→ Record set
|---|

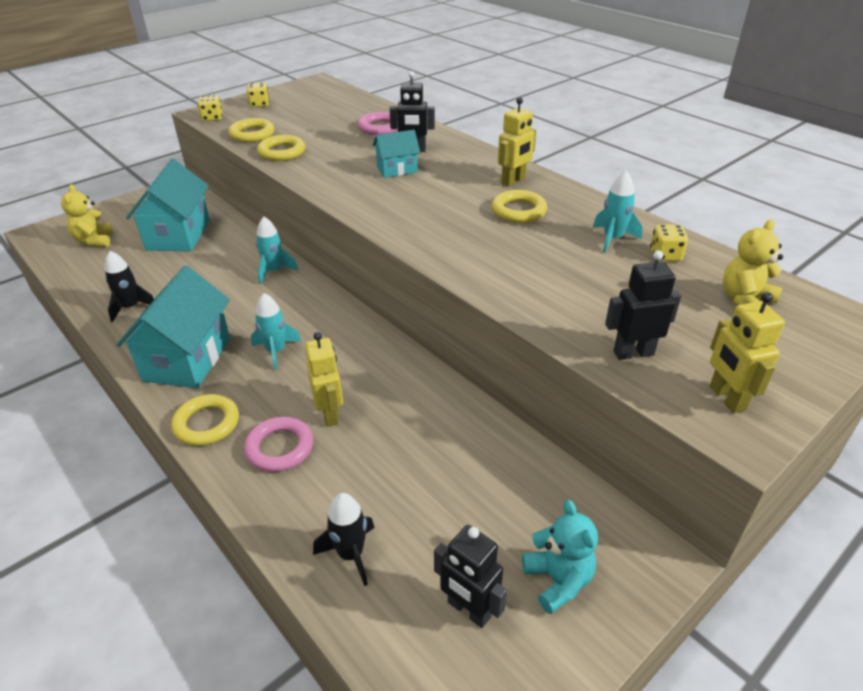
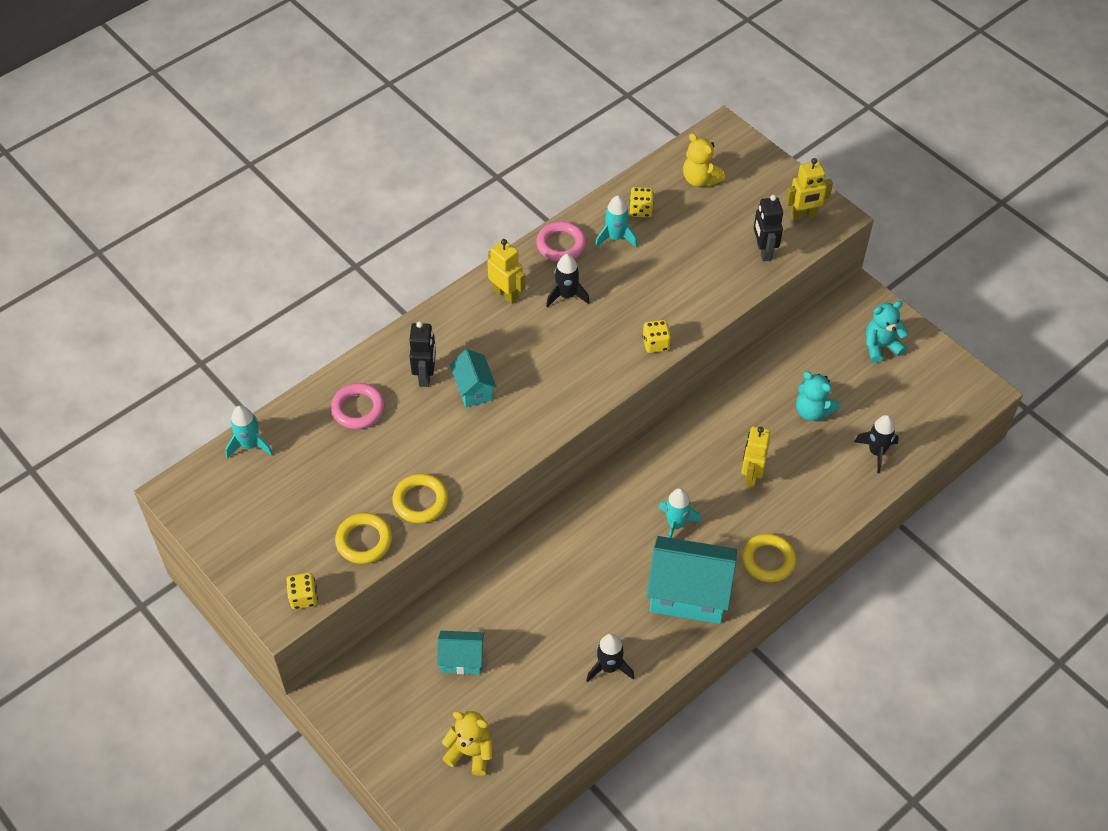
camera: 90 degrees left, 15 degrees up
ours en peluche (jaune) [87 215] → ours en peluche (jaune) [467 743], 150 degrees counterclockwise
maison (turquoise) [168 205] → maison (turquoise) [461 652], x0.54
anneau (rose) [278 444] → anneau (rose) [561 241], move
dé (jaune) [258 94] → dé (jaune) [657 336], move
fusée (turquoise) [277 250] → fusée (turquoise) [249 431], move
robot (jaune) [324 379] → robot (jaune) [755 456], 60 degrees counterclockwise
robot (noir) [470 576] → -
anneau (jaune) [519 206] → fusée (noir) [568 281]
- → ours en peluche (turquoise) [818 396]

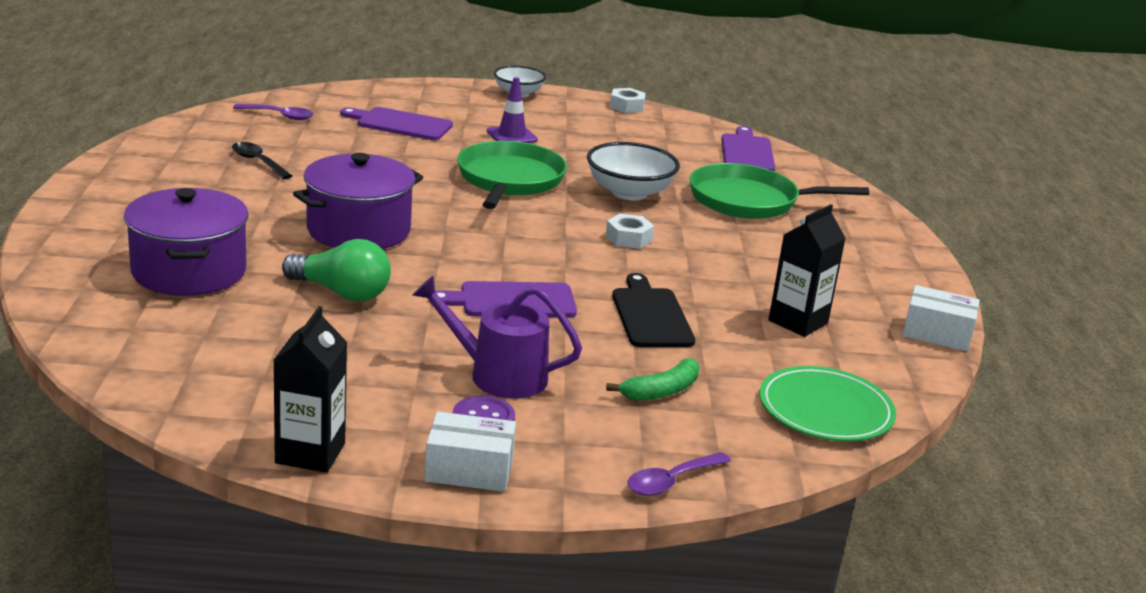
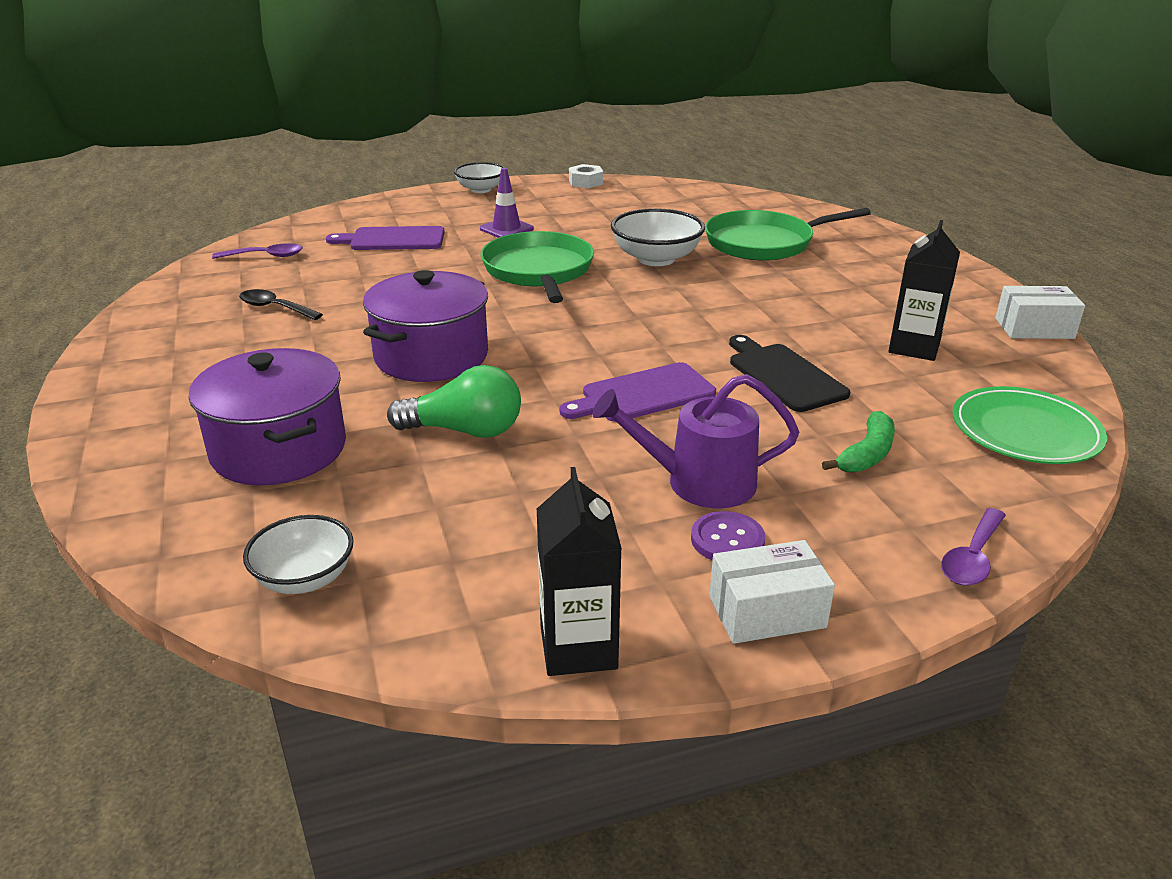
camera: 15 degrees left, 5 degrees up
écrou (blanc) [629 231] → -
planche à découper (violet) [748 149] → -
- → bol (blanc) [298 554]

|---|

The copy must start at the line containing "robot (jaune) [324" and stop at the last line of the listing, both included, with every line exact and no pictures.

→ Output of the task
robot (jaune) [324 379] → robot (jaune) [755 456], 60 degrees counterclockwise
robot (noir) [470 576] → -
anneau (jaune) [519 206] → fusée (noir) [568 281]
- → ours en peluche (turquoise) [818 396]

camera: 15 degrees left, 5 degrees up
écrou (blanc) [629 231] → -
planche à découper (violet) [748 149] → -
- → bol (blanc) [298 554]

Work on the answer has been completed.